REQUIRED WORK –
In how many lines of the data below does the word "gray" appear? Reply with the number and nothing more.

EXERCISE DATA –
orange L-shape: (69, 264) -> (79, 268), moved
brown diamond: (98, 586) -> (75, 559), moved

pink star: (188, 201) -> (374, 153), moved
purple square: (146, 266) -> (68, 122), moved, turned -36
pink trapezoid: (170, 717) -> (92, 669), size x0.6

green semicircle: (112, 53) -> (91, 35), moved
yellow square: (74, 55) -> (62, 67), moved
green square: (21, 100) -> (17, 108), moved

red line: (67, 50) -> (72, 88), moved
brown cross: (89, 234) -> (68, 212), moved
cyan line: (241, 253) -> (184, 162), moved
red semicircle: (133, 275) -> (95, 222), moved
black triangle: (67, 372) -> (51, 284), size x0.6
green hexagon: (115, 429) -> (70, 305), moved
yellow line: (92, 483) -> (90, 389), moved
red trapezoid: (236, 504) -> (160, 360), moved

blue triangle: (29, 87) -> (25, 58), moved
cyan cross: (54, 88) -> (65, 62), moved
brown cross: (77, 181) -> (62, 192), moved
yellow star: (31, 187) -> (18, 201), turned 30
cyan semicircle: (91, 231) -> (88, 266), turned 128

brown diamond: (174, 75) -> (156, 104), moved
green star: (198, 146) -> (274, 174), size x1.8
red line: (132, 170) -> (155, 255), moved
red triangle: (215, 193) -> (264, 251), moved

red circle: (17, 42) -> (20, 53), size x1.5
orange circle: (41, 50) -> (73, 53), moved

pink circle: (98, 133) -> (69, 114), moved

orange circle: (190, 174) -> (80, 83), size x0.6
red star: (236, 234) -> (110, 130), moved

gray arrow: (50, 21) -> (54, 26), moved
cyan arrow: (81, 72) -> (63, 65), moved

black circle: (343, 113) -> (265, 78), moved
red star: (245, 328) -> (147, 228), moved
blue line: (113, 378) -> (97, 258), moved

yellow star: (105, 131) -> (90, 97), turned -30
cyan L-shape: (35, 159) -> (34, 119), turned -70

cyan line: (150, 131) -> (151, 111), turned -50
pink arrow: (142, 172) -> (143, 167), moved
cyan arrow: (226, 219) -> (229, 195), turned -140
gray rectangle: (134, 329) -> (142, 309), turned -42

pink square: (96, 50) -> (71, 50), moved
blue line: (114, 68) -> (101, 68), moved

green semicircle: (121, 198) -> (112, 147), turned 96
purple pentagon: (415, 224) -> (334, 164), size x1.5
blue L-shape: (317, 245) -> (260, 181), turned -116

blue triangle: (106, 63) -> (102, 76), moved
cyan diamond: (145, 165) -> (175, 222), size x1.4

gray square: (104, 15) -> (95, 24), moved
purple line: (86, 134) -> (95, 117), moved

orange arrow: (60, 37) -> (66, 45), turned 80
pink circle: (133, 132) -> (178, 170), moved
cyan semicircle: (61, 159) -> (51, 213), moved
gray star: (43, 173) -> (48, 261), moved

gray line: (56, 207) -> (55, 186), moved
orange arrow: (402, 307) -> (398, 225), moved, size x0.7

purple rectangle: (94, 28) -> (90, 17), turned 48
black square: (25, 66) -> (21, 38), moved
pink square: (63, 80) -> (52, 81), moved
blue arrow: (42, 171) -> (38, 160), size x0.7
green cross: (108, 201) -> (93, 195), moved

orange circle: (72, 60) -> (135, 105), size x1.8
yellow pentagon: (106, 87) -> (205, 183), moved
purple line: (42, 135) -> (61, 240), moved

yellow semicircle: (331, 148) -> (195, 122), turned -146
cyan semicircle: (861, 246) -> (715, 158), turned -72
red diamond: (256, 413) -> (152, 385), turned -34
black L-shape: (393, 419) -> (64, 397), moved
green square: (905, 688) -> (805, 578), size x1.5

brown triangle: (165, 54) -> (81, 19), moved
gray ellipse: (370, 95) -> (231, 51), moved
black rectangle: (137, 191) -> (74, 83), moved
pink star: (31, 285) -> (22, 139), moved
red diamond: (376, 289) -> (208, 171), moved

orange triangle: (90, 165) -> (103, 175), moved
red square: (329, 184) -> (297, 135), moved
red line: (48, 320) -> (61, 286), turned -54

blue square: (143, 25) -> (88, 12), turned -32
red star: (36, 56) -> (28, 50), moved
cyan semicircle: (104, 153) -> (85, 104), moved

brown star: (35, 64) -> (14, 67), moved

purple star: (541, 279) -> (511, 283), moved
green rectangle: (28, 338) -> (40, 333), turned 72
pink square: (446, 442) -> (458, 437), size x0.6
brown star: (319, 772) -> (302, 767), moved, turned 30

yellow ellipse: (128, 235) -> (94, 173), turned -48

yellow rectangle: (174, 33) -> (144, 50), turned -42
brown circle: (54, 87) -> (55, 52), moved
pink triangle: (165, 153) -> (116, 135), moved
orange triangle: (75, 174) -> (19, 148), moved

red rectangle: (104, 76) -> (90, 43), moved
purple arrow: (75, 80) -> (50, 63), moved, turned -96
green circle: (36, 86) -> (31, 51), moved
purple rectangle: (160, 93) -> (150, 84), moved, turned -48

WRITTEN ANSWER –
6